▶ _Task details_
In your copy of the data, keep every word exact and include no pictures.

= = = =

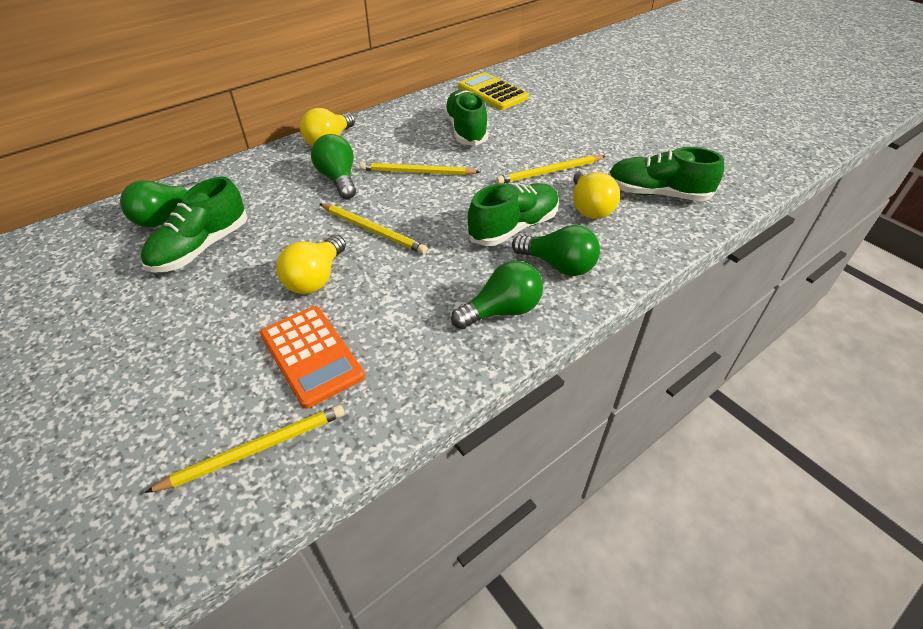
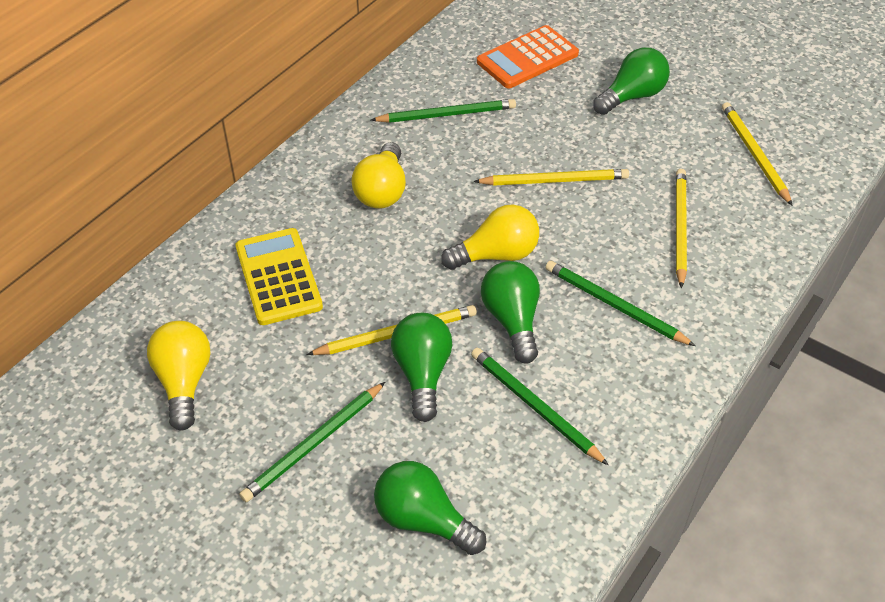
green pencil: 0 -> 4
green shoe: 4 -> 0

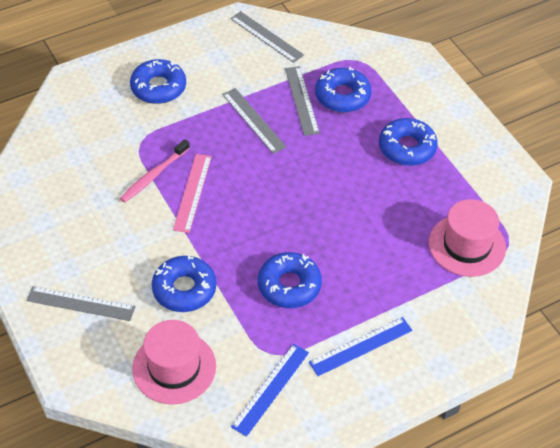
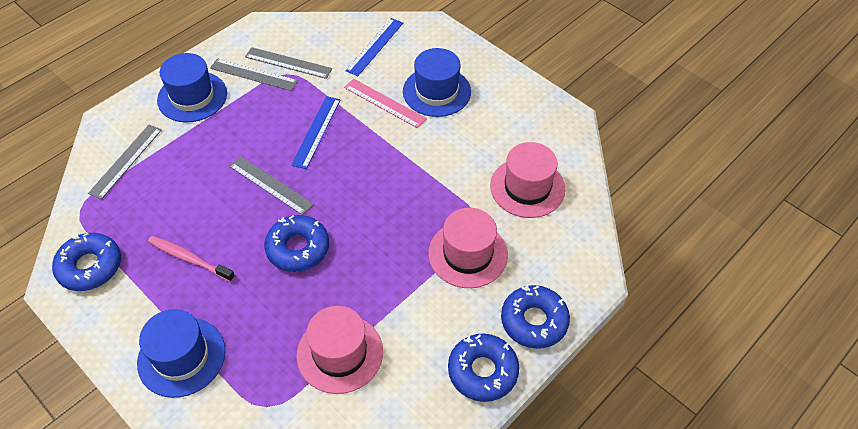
blue donut: 5 -> 4
blue hat: 0 -> 3
pink hat: 2 -> 3

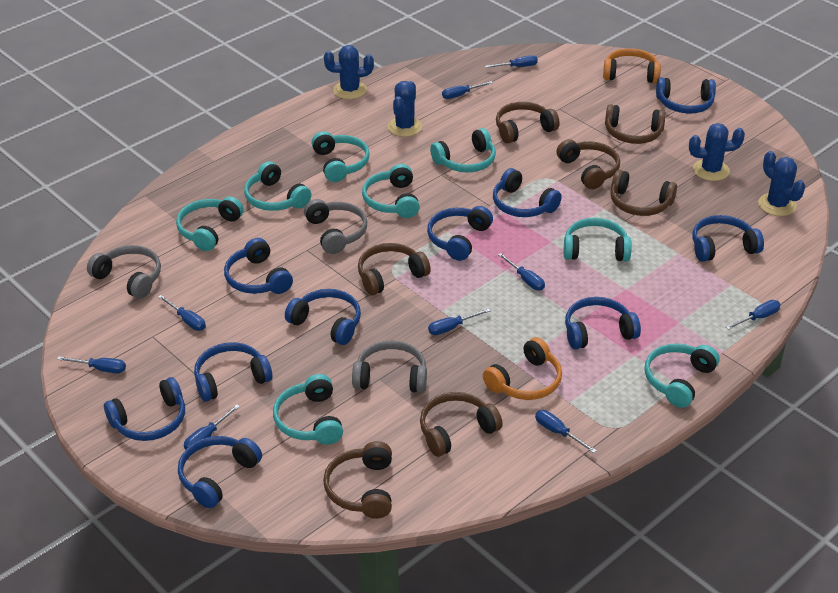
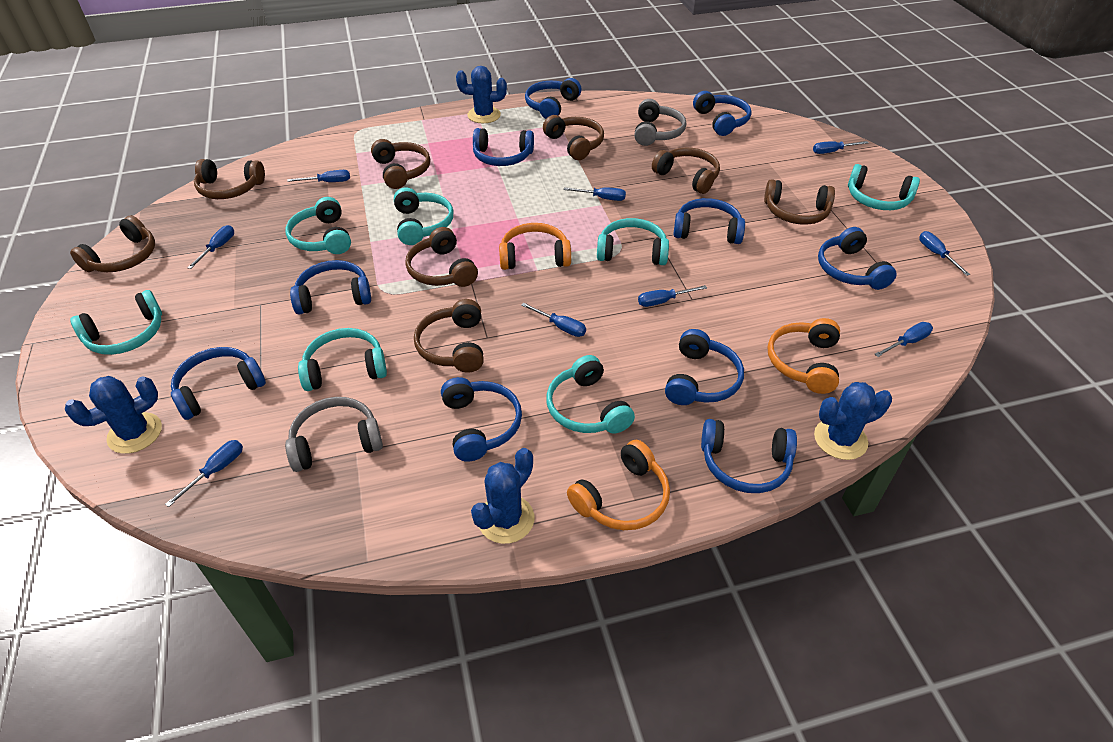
brown headphones: 7 -> 8
grey headphones: 3 -> 2
orange headphones: 2 -> 3
turquoise headphones: 8 -> 7

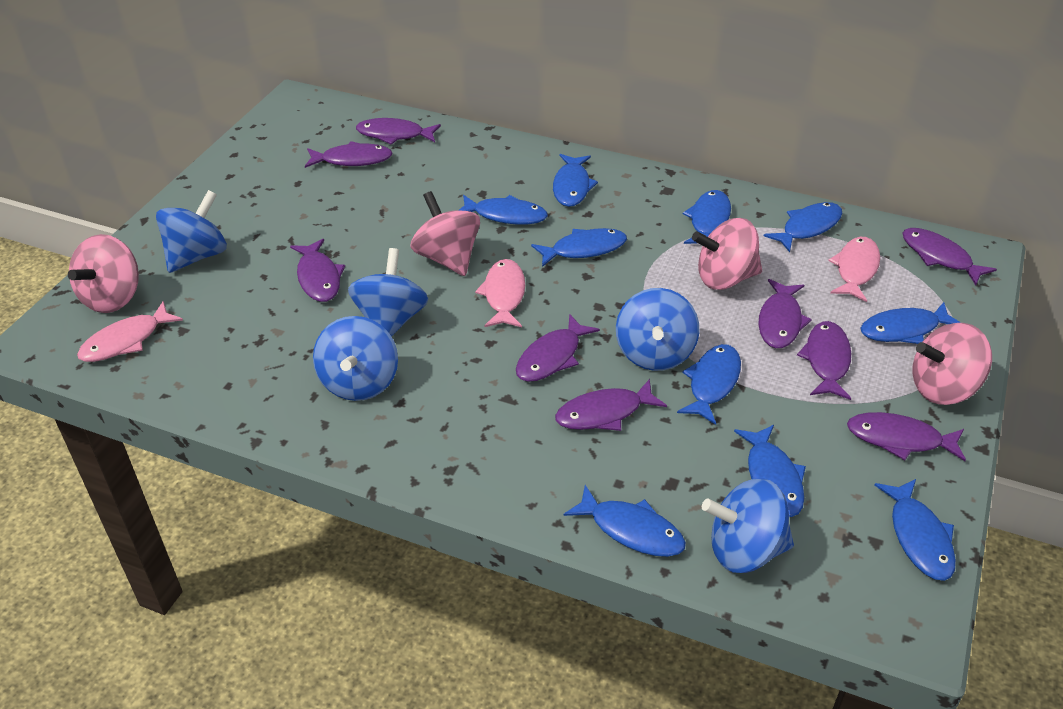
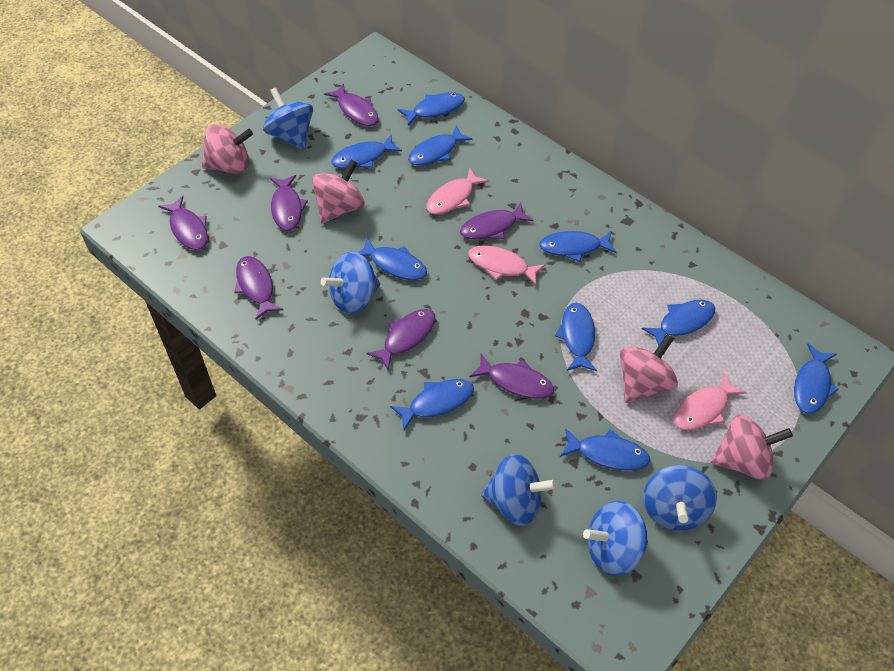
purple fish: 9 -> 7

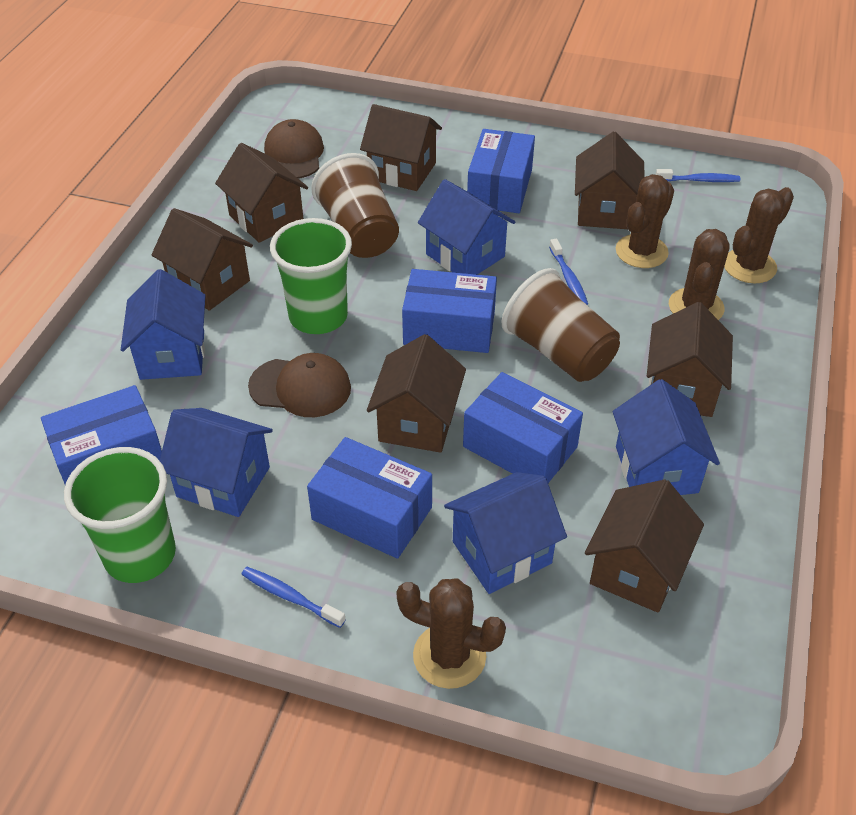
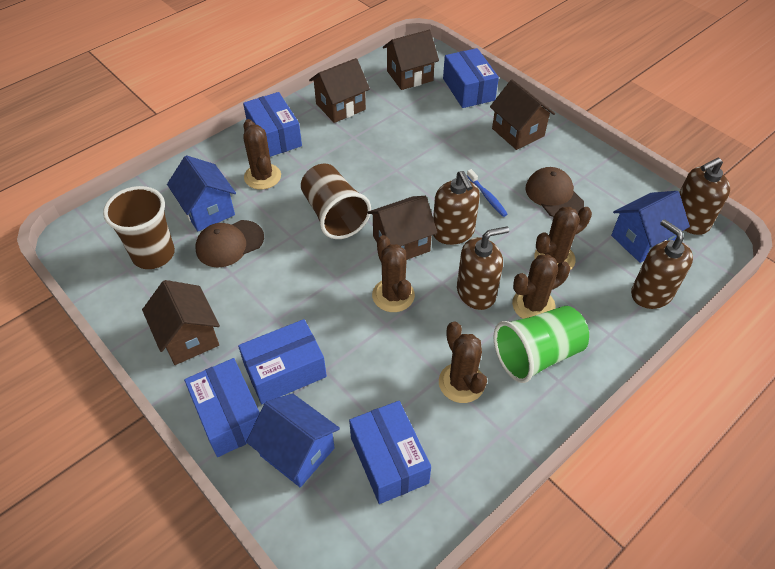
blue house: 5 -> 3
blue toothbrush: 3 -> 1
brown cactus: 4 -> 5
brown house: 7 -> 5
brown soap dispenser: 0 -> 4
green cup: 2 -> 1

= = = =

▶ _Output for this task_
green pencil: 0 -> 4
green shoe: 4 -> 0

blue donut: 5 -> 4
blue hat: 0 -> 3
pink hat: 2 -> 3

brown headphones: 7 -> 8
grey headphones: 3 -> 2
orange headphones: 2 -> 3
turquoise headphones: 8 -> 7

purple fish: 9 -> 7

blue house: 5 -> 3
blue toothbrush: 3 -> 1
brown cactus: 4 -> 5
brown house: 7 -> 5
brown soap dispenser: 0 -> 4
green cup: 2 -> 1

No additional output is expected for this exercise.